Data under study »

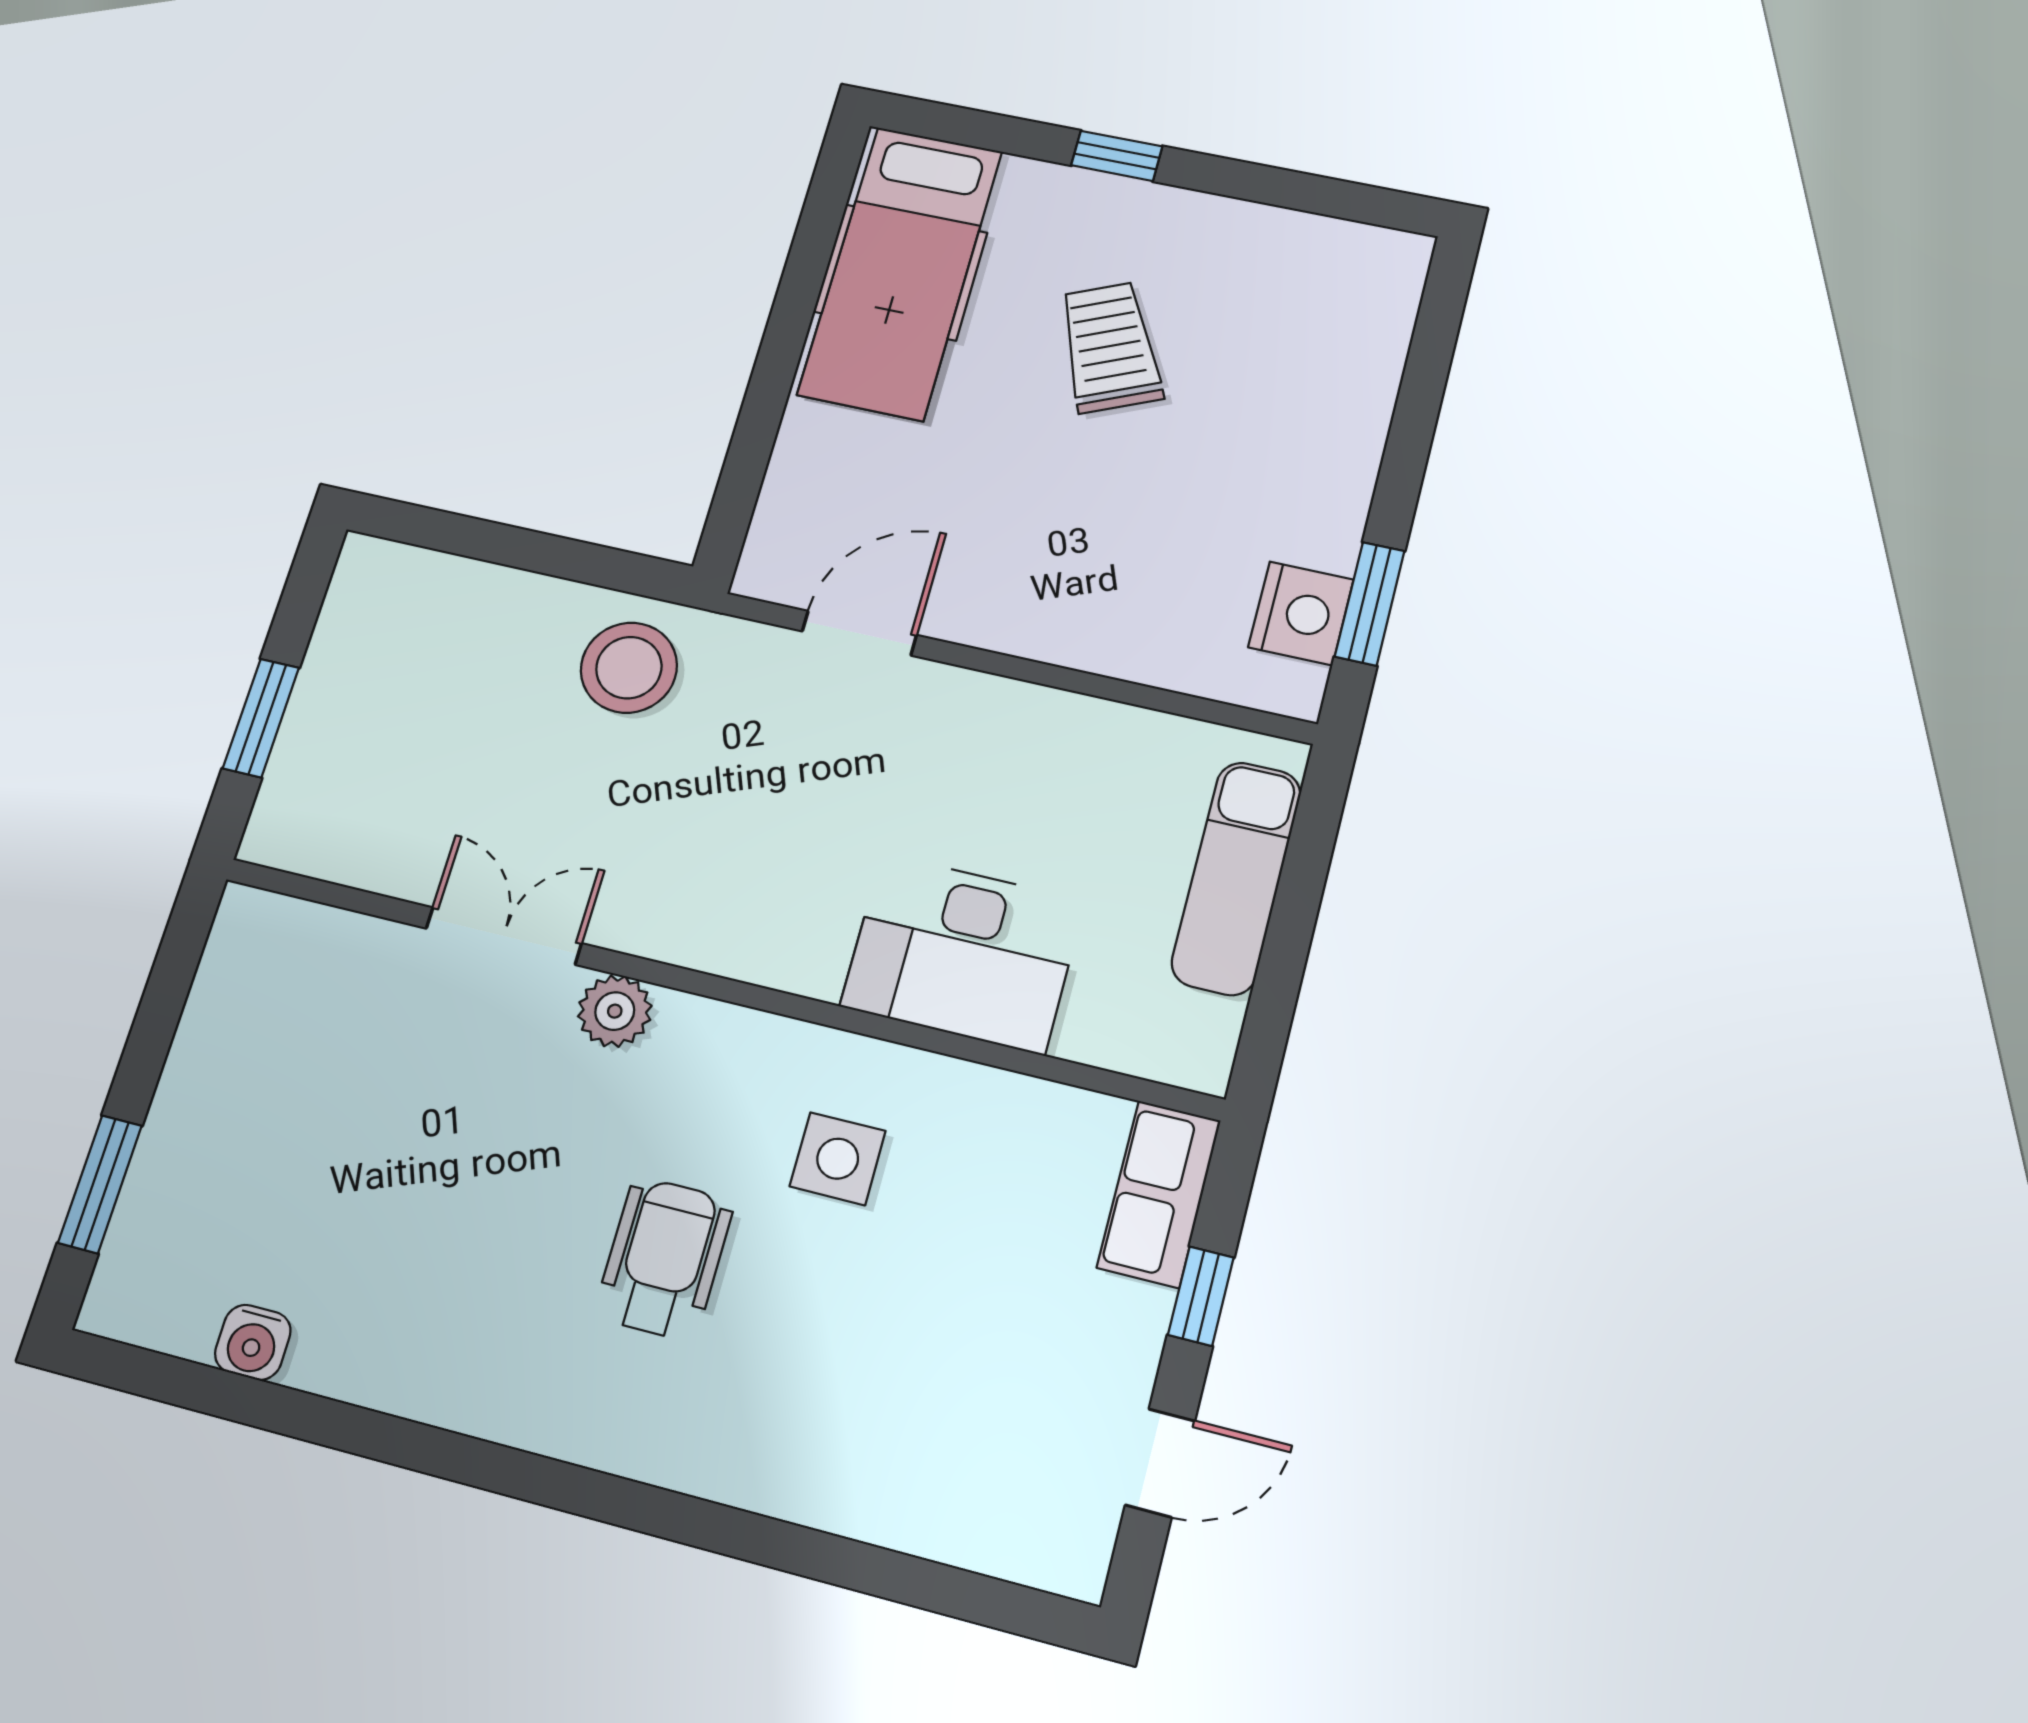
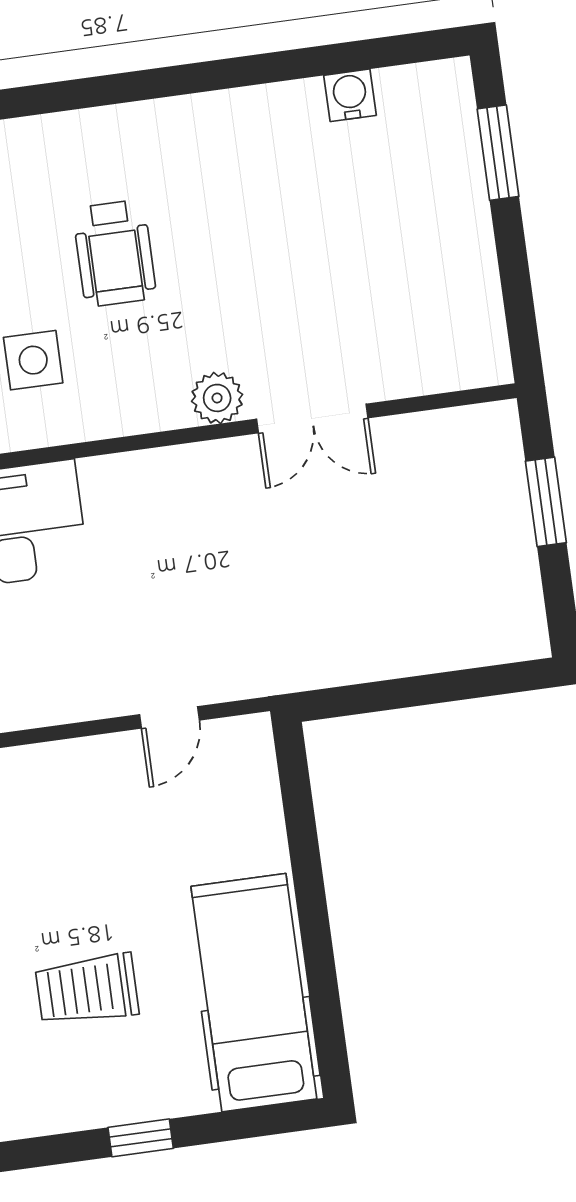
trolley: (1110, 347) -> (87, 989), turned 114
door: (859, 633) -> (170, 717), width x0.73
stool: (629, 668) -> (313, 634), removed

* * *

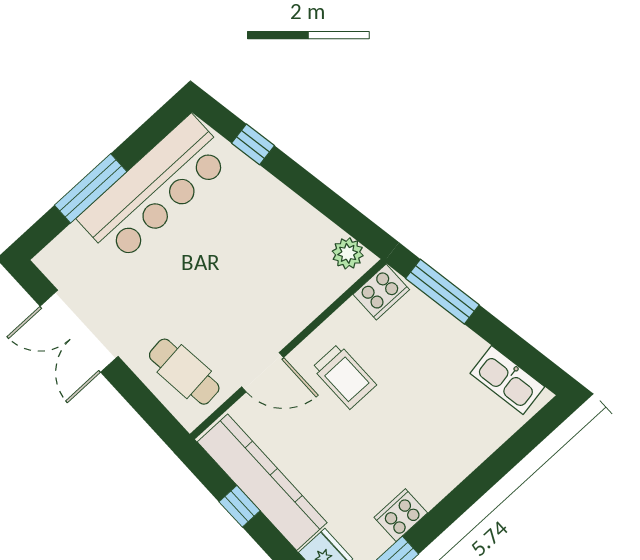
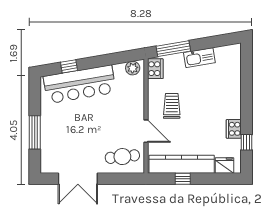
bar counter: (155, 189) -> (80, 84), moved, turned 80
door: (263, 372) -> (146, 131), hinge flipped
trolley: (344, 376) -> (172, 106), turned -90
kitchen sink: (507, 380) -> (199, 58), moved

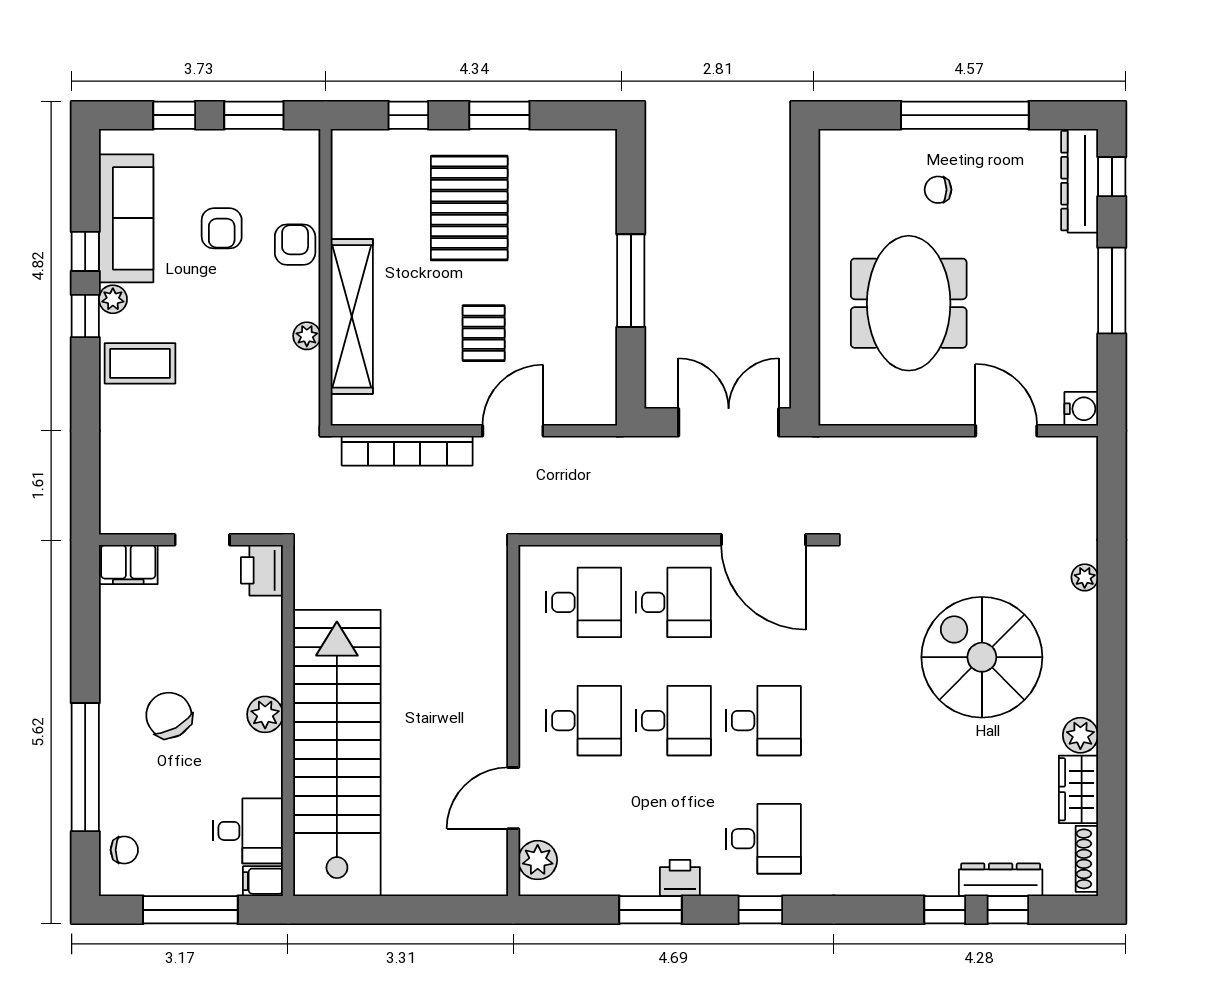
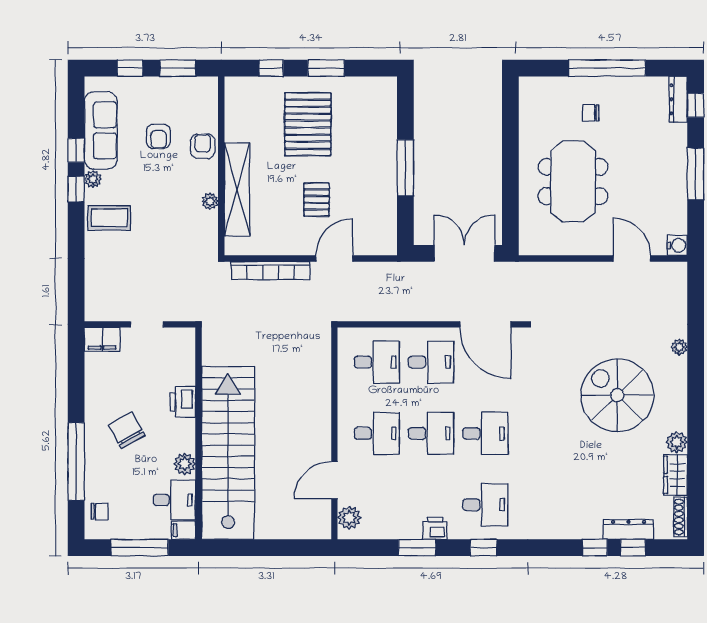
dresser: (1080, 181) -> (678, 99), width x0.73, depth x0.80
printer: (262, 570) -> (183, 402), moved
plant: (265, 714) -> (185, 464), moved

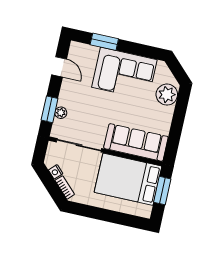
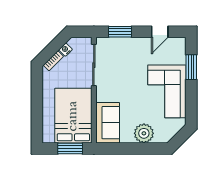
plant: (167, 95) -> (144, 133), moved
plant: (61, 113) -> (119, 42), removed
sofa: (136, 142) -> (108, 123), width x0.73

Task details » Using the entries shown above, reproduce verbatim the lines from the line bearing "trolley: (1110, 347) -> (87, 989), turned 114" to the line bearing "stool: (629, 668) -> (313, 634), removed", inclusive.

Solution below »
trolley: (1110, 347) -> (87, 989), turned 114
door: (859, 633) -> (170, 717), width x0.73
stool: (629, 668) -> (313, 634), removed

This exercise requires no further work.